→ **Assignment**: Using the material below, repeat exactly the lines from the one with "blue star: (387, 124) -> (563, 310), moved" through the one with "green rectangle: (181, 246)", ends included, without any images.

→ **Information supplied**:
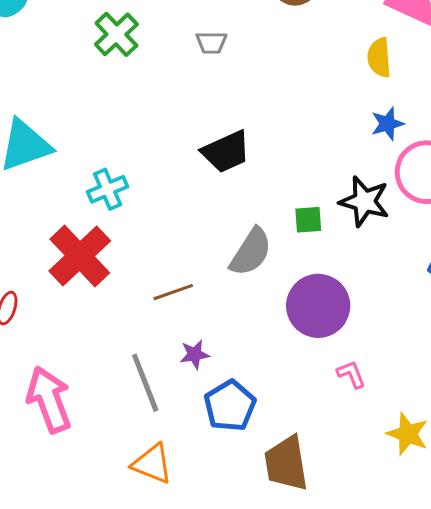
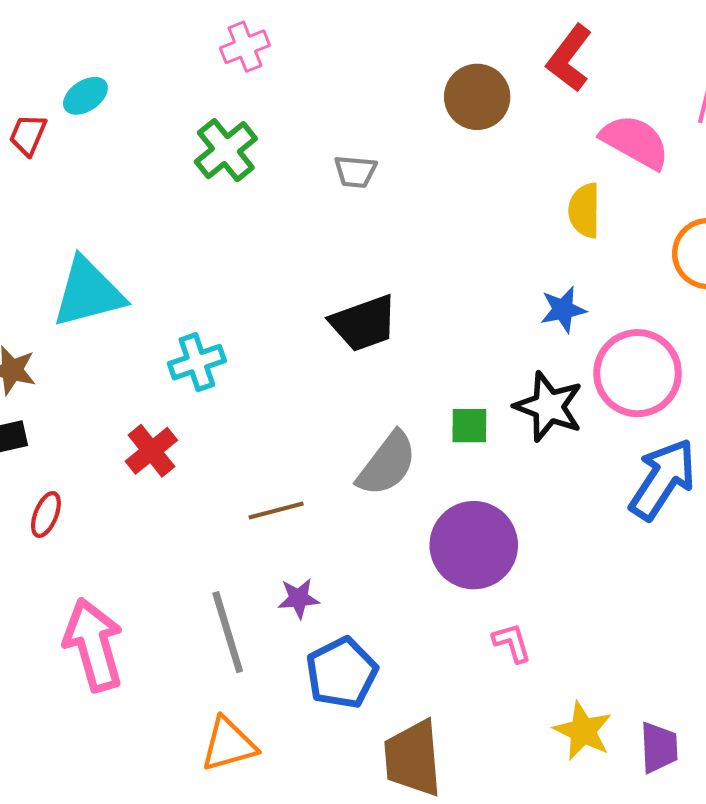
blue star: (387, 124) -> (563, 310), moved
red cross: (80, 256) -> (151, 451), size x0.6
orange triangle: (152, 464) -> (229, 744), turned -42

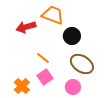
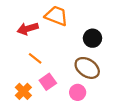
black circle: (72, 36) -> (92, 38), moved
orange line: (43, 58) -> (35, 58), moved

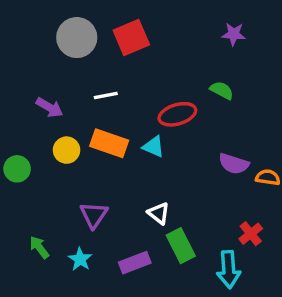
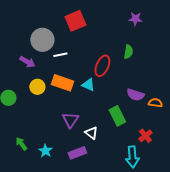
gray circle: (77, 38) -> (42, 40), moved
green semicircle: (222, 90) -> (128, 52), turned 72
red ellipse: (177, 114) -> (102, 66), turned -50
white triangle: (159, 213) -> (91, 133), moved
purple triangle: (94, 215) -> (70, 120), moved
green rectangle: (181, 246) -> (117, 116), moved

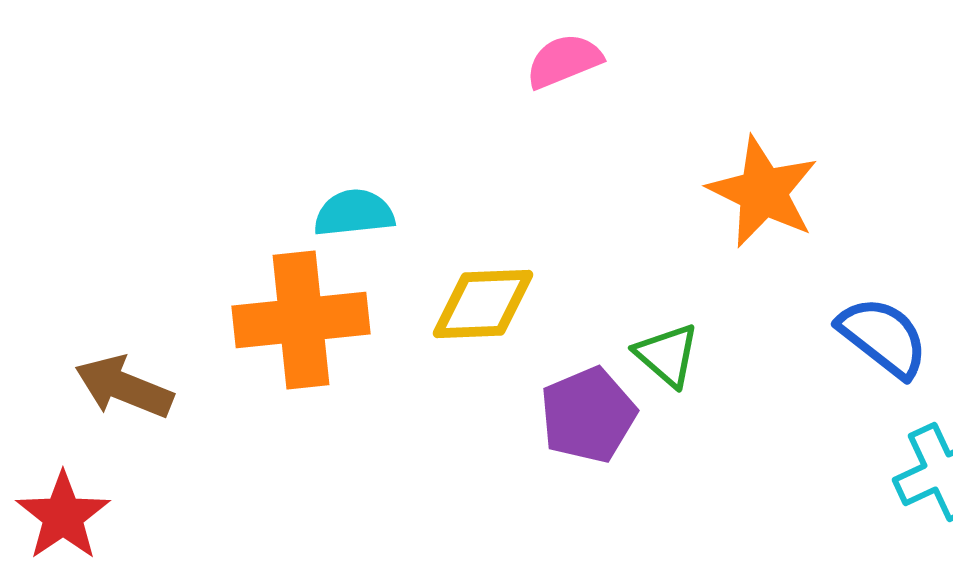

...

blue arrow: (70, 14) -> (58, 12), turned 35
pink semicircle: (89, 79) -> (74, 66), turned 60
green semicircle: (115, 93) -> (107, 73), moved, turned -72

→ **Output of the task**:
blue star: (387, 124) -> (563, 310), moved
red cross: (80, 256) -> (151, 451), size x0.6
orange triangle: (152, 464) -> (229, 744), turned -42

black circle: (72, 36) -> (92, 38), moved
orange line: (43, 58) -> (35, 58), moved

gray circle: (77, 38) -> (42, 40), moved
green semicircle: (222, 90) -> (128, 52), turned 72
red ellipse: (177, 114) -> (102, 66), turned -50
white triangle: (159, 213) -> (91, 133), moved
purple triangle: (94, 215) -> (70, 120), moved
green rectangle: (181, 246) -> (117, 116), moved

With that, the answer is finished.